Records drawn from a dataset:
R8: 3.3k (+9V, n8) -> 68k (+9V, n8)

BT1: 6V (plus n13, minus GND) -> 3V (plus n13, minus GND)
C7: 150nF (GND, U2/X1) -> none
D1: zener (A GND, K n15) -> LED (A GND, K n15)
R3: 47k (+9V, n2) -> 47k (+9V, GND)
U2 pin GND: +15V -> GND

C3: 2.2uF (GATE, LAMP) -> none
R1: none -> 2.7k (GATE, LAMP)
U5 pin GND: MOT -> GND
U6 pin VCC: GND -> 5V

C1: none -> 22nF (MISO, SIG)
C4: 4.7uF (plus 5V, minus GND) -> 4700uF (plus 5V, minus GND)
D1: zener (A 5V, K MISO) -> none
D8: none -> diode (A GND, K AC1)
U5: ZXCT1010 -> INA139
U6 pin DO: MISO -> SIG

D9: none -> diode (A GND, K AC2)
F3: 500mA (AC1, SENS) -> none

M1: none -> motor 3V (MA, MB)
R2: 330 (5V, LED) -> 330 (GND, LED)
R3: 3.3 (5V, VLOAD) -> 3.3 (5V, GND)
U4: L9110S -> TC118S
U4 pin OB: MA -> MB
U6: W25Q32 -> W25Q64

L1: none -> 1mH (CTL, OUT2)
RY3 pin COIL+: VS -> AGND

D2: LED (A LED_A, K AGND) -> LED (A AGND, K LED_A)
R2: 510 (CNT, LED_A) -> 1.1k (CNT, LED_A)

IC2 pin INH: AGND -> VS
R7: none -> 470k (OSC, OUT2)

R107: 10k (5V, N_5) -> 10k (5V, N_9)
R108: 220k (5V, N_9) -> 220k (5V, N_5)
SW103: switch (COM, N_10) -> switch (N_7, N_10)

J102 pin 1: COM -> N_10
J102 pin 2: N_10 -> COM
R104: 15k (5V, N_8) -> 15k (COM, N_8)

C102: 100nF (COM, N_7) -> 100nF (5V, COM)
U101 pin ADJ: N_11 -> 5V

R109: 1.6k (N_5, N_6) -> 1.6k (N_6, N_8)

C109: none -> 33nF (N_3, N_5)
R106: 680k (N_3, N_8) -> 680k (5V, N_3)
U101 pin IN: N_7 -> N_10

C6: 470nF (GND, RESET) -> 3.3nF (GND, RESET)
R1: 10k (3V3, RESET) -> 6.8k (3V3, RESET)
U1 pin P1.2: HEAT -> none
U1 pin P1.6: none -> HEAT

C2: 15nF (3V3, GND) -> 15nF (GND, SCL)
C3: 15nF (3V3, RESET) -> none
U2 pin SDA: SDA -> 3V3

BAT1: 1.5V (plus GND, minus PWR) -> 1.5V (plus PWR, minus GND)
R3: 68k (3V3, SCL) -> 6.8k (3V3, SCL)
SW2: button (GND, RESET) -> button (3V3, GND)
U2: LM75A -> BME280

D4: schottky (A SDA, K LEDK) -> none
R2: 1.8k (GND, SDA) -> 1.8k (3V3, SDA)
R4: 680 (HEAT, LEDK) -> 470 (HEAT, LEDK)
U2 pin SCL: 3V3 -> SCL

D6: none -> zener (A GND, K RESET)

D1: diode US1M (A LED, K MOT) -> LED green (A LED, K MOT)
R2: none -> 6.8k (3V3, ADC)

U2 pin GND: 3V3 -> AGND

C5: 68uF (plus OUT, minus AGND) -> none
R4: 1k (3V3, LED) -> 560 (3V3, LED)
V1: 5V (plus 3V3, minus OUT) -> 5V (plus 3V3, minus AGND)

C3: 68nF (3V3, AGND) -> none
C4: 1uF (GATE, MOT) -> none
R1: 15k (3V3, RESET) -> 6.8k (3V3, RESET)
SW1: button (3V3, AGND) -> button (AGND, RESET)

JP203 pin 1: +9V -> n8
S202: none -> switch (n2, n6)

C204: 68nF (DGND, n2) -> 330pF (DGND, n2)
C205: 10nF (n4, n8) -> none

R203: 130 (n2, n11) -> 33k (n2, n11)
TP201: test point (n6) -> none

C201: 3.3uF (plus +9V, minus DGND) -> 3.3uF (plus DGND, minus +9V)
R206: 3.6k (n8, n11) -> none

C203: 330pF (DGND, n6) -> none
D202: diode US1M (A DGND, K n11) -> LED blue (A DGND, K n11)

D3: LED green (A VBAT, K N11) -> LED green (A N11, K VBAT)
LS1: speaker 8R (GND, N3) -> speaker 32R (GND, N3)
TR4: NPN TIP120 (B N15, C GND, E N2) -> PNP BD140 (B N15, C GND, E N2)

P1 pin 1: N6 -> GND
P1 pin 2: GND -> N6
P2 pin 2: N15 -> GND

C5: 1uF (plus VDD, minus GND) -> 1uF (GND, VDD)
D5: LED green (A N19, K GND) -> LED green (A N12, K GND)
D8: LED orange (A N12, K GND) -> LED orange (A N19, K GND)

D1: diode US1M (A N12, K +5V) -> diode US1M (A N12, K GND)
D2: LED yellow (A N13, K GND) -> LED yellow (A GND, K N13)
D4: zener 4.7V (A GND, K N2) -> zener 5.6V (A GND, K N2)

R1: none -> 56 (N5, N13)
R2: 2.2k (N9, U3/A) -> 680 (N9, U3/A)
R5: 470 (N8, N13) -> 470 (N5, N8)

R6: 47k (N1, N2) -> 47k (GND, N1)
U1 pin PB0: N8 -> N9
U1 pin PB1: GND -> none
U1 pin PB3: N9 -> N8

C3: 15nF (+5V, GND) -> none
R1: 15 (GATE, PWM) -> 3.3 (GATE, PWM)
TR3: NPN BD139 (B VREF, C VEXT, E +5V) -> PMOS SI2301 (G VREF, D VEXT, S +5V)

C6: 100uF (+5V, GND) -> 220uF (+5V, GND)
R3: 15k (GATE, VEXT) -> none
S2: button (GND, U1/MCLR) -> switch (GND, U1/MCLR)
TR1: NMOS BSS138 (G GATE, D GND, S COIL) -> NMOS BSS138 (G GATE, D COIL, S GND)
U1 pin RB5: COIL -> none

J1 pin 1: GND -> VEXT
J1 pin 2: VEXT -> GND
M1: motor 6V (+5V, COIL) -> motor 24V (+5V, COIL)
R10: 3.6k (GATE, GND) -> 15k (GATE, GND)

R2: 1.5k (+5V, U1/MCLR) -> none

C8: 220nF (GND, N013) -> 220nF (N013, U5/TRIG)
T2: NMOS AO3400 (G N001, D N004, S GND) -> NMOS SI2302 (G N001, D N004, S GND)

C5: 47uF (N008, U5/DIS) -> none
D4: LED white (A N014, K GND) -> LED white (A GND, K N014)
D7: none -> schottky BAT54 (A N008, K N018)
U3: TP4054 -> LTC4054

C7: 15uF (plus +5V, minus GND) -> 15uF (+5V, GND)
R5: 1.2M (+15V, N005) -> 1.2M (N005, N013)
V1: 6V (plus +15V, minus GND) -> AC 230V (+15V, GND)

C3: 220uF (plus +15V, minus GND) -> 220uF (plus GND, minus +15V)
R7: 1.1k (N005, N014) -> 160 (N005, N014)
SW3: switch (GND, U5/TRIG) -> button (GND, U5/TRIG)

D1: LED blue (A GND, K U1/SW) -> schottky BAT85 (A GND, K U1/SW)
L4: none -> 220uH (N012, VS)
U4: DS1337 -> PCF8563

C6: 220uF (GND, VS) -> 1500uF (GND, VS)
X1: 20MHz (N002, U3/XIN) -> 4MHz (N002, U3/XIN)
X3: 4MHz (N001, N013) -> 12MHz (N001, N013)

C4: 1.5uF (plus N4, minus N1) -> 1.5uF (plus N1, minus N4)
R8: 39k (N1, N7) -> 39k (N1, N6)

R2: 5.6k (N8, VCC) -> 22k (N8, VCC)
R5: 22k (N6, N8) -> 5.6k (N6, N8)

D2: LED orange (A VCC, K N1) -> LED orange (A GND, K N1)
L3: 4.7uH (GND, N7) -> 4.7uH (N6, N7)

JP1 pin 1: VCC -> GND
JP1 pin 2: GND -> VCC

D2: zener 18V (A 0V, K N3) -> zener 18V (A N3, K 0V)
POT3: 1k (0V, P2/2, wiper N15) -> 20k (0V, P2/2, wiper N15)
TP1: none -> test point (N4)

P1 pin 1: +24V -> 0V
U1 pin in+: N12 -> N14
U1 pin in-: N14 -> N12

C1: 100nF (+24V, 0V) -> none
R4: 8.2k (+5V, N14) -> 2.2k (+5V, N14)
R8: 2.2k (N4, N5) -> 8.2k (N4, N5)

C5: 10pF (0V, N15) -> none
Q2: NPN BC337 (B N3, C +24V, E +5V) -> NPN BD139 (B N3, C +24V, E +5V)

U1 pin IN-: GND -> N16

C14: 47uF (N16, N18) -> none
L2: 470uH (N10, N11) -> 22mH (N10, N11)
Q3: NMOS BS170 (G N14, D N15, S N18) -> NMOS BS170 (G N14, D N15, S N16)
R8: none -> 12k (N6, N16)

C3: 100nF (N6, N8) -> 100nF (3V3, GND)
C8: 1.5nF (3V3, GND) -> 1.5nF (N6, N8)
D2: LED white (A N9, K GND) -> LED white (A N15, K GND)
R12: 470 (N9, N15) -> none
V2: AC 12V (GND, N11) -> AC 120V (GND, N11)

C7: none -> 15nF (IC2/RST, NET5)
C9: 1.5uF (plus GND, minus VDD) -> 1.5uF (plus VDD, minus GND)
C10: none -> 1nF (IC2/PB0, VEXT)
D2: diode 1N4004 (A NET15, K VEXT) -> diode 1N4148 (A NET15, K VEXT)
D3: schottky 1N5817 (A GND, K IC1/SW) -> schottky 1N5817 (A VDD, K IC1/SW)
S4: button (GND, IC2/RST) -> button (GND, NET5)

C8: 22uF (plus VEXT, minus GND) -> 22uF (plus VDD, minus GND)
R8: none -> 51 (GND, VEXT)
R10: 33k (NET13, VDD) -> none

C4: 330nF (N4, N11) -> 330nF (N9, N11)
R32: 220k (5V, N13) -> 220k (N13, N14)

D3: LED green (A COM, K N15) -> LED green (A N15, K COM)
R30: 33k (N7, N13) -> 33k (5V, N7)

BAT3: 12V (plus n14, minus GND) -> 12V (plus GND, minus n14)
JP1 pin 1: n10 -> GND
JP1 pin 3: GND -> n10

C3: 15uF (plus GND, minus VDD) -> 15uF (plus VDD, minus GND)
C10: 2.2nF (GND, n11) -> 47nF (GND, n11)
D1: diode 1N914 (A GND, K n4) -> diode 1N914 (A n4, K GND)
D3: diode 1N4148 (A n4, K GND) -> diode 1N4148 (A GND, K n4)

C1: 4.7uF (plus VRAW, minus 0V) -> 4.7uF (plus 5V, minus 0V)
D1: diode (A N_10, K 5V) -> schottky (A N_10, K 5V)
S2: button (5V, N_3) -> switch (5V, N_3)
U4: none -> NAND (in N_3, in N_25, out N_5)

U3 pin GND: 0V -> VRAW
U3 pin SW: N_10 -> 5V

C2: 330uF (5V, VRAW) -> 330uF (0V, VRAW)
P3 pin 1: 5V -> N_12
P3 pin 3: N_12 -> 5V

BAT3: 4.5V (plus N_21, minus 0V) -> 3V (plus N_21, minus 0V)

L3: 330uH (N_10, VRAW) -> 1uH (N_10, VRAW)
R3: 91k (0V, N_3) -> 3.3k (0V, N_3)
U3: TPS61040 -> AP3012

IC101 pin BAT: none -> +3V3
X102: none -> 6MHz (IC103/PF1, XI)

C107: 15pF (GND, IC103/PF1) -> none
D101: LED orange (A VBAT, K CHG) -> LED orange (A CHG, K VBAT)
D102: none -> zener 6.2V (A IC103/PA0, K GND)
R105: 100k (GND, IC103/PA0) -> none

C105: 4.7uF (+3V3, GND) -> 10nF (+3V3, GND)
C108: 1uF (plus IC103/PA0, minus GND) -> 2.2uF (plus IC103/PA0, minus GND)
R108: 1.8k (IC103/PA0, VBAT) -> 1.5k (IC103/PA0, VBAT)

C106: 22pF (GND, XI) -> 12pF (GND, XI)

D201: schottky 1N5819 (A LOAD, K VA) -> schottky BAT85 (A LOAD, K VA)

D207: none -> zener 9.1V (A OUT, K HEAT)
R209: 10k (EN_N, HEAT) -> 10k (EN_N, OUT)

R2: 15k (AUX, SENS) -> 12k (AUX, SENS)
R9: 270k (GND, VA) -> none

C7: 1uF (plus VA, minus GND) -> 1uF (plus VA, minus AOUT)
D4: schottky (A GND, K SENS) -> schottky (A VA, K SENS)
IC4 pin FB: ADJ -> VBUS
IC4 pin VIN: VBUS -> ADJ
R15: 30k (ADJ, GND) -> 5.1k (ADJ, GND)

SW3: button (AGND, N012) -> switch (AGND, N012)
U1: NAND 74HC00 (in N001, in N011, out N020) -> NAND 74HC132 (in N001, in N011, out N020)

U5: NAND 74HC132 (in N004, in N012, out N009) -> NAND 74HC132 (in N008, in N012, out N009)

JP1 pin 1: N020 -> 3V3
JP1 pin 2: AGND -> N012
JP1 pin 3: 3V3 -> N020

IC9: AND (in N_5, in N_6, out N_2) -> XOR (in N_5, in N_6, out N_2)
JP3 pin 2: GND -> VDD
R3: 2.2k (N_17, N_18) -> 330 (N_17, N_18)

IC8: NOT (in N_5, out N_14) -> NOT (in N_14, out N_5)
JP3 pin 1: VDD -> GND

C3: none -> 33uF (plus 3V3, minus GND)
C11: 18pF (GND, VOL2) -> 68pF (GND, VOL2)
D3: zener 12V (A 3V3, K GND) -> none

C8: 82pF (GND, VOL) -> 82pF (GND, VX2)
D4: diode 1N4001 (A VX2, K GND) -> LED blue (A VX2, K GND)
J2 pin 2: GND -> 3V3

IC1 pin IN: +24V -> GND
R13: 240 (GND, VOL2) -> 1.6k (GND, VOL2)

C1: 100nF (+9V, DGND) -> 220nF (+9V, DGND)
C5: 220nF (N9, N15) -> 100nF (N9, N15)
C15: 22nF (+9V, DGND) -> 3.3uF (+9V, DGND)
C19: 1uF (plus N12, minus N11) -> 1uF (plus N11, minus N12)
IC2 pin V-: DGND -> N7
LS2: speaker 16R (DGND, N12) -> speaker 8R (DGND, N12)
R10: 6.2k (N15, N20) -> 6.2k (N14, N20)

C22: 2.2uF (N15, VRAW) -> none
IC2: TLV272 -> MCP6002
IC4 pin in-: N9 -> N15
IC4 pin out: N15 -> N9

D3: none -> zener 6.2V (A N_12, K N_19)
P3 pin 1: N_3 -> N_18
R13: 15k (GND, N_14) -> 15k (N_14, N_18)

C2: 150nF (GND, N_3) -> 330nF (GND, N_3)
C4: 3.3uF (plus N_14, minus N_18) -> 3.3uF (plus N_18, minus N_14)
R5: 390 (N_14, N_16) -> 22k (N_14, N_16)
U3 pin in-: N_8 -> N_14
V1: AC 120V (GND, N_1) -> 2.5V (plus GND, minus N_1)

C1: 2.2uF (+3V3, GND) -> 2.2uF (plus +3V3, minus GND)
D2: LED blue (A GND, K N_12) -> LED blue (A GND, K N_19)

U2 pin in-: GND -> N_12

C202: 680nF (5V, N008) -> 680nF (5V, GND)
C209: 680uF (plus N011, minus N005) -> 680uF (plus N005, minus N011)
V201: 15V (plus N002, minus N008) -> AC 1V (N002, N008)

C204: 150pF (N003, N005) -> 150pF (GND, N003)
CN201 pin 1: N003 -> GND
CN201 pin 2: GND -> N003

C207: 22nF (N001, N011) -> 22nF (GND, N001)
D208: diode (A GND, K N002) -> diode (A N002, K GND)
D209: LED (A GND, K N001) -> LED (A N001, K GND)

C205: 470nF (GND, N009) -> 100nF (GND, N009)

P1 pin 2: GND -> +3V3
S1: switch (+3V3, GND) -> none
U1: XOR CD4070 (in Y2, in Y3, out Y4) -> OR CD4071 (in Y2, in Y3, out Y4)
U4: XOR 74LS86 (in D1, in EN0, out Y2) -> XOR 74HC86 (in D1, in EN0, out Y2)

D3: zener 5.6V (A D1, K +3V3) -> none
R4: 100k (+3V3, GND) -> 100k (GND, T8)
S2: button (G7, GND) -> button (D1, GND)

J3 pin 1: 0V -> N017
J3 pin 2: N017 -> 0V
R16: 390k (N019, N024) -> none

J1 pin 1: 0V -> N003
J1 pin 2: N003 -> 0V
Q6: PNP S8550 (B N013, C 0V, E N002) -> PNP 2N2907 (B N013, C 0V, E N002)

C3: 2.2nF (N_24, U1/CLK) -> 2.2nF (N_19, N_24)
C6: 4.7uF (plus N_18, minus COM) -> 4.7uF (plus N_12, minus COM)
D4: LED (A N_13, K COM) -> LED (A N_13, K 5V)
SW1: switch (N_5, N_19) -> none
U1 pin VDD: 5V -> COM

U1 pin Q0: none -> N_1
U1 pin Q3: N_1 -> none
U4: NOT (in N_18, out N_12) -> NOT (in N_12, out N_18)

▸ Try it
Only the lines from the one containing "U1: XOR CD4070" through the last line of the entries above should be copied, exactly as written.

▸ Solution for this task
U1: XOR CD4070 (in Y2, in Y3, out Y4) -> OR CD4071 (in Y2, in Y3, out Y4)
U4: XOR 74LS86 (in D1, in EN0, out Y2) -> XOR 74HC86 (in D1, in EN0, out Y2)

D3: zener 5.6V (A D1, K +3V3) -> none
R4: 100k (+3V3, GND) -> 100k (GND, T8)
S2: button (G7, GND) -> button (D1, GND)

J3 pin 1: 0V -> N017
J3 pin 2: N017 -> 0V
R16: 390k (N019, N024) -> none

J1 pin 1: 0V -> N003
J1 pin 2: N003 -> 0V
Q6: PNP S8550 (B N013, C 0V, E N002) -> PNP 2N2907 (B N013, C 0V, E N002)

C3: 2.2nF (N_24, U1/CLK) -> 2.2nF (N_19, N_24)
C6: 4.7uF (plus N_18, minus COM) -> 4.7uF (plus N_12, minus COM)
D4: LED (A N_13, K COM) -> LED (A N_13, K 5V)
SW1: switch (N_5, N_19) -> none
U1 pin VDD: 5V -> COM

U1 pin Q0: none -> N_1
U1 pin Q3: N_1 -> none
U4: NOT (in N_18, out N_12) -> NOT (in N_12, out N_18)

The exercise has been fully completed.